▶ **Exercise**: Please say how many lines below include the word "white", with nothing beyond the number.

▶ **Exercise data**:
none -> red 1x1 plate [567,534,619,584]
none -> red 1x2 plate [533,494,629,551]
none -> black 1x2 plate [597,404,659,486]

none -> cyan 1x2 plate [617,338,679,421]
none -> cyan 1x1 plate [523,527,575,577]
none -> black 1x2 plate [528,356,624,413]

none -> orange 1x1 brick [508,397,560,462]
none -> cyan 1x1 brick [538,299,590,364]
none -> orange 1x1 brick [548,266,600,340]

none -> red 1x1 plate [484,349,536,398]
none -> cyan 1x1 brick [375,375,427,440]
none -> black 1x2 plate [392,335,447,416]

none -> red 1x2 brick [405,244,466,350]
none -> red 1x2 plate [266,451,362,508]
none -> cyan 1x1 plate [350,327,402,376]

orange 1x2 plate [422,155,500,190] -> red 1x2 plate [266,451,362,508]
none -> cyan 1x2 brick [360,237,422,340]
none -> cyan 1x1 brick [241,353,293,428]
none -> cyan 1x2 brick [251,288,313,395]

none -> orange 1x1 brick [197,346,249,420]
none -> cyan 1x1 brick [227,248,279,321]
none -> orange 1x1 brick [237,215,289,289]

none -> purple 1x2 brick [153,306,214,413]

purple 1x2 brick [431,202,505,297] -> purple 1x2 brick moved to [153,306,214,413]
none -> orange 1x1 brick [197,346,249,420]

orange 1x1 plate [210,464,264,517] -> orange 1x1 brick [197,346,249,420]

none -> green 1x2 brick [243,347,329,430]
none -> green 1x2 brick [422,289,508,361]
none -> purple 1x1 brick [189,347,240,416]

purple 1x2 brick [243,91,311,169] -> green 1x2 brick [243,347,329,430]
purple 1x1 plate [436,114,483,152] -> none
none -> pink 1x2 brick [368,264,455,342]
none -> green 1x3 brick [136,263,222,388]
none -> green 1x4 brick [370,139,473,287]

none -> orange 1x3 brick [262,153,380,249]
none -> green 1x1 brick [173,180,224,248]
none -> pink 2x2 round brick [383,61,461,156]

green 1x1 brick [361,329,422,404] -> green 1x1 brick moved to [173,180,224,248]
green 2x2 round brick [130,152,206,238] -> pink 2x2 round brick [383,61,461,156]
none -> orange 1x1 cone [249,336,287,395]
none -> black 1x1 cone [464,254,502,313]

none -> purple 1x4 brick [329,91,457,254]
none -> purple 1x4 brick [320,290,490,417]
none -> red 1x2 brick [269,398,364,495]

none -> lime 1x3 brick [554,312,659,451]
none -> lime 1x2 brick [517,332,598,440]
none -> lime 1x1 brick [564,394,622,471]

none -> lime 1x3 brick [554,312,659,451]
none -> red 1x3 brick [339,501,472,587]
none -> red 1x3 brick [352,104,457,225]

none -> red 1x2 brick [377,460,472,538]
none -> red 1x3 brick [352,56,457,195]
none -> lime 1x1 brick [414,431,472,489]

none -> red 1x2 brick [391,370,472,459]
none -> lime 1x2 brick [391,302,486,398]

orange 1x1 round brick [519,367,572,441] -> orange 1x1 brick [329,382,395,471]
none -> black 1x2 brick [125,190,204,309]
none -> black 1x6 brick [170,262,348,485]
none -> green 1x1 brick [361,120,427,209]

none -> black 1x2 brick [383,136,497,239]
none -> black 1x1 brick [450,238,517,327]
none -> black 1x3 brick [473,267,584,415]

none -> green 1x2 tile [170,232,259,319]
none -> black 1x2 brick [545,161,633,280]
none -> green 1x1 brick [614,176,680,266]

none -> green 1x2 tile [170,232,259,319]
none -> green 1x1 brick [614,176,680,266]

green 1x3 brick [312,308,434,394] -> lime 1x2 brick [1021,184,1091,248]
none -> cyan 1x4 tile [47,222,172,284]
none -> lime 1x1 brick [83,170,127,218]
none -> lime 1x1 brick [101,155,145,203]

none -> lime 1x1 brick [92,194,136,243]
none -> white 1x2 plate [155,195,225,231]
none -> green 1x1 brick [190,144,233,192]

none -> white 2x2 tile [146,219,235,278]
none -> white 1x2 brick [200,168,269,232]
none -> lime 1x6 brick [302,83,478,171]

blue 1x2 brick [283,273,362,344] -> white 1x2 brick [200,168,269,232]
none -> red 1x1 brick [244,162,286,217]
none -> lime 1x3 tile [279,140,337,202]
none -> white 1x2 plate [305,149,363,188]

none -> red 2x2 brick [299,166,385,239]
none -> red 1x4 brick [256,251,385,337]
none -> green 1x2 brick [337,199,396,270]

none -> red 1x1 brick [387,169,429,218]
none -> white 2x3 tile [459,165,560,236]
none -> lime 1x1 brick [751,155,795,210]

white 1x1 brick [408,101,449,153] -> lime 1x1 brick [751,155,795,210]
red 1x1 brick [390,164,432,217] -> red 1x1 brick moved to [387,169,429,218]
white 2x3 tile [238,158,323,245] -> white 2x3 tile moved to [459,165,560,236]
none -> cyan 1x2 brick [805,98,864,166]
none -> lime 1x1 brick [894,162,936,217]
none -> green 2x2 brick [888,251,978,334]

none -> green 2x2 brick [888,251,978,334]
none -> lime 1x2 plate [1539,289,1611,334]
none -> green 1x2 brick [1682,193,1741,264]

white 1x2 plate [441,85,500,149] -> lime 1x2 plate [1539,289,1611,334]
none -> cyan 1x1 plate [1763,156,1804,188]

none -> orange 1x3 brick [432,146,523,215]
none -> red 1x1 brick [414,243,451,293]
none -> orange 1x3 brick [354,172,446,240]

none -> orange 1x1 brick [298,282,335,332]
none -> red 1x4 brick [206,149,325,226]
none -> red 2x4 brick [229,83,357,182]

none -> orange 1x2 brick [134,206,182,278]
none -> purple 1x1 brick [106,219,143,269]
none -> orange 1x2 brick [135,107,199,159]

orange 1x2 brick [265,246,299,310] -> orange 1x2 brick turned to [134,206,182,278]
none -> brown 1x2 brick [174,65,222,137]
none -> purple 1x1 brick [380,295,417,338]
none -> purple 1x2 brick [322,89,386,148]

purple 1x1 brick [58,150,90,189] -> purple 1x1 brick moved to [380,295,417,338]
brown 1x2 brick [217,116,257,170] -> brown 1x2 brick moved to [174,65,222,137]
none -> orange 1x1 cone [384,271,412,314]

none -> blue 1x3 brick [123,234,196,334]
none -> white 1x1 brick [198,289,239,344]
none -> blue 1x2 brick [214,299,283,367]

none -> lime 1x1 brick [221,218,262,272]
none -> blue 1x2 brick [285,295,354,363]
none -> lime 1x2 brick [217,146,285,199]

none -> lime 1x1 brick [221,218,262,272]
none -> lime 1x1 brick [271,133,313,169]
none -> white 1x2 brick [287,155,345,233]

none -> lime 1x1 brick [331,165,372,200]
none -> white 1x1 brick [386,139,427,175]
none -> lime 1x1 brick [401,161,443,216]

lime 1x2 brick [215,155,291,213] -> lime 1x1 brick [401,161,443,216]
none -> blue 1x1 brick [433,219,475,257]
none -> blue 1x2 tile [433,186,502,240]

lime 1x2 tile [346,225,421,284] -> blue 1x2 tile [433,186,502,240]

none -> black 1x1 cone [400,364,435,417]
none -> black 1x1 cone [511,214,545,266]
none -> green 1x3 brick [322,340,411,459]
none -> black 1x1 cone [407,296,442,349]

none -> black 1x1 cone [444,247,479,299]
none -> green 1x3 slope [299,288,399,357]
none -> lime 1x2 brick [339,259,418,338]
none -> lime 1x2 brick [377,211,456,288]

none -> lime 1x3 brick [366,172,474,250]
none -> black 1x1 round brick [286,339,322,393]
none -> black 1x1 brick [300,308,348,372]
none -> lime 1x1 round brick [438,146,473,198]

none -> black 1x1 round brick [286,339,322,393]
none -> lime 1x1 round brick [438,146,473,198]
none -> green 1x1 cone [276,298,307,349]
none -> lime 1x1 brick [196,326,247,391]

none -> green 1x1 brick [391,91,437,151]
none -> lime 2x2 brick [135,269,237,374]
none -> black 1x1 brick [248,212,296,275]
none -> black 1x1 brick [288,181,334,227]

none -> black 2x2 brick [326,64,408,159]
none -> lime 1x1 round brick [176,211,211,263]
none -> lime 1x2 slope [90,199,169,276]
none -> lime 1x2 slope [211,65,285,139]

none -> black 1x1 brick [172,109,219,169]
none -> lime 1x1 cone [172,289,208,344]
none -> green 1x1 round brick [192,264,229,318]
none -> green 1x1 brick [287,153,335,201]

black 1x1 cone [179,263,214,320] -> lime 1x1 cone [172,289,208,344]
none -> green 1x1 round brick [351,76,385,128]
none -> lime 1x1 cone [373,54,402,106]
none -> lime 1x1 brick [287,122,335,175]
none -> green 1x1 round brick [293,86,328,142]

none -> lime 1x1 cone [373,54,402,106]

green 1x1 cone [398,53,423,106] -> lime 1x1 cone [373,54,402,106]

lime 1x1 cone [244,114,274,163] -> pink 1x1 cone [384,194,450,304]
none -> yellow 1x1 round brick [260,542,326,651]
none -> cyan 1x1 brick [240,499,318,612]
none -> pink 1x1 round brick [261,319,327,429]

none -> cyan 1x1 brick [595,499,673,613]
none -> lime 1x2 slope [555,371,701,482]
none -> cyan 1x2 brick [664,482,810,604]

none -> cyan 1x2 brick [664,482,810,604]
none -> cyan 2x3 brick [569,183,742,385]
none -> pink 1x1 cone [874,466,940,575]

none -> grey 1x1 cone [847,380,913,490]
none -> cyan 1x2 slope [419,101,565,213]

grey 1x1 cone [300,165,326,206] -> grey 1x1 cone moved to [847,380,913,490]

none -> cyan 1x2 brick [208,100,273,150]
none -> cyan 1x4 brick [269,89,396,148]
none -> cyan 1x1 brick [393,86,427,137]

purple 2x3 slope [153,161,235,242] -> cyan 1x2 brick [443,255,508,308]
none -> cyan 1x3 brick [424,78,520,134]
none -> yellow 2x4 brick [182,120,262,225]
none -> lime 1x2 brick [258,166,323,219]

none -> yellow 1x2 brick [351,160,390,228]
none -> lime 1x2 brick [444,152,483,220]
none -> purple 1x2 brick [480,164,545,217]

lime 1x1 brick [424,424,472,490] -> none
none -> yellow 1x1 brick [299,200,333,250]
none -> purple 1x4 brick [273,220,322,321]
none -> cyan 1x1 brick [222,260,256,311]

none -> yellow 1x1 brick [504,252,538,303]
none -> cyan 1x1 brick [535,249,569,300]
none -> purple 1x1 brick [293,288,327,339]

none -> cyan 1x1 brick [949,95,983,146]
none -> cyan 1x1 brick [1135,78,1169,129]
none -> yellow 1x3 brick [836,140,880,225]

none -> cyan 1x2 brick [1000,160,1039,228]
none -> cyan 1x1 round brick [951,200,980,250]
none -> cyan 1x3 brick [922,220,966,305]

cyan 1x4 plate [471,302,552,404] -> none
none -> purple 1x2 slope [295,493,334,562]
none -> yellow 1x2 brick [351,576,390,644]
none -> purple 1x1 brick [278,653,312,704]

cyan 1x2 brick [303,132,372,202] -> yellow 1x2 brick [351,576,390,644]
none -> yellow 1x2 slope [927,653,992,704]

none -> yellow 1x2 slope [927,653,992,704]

▶ **Response area**: 12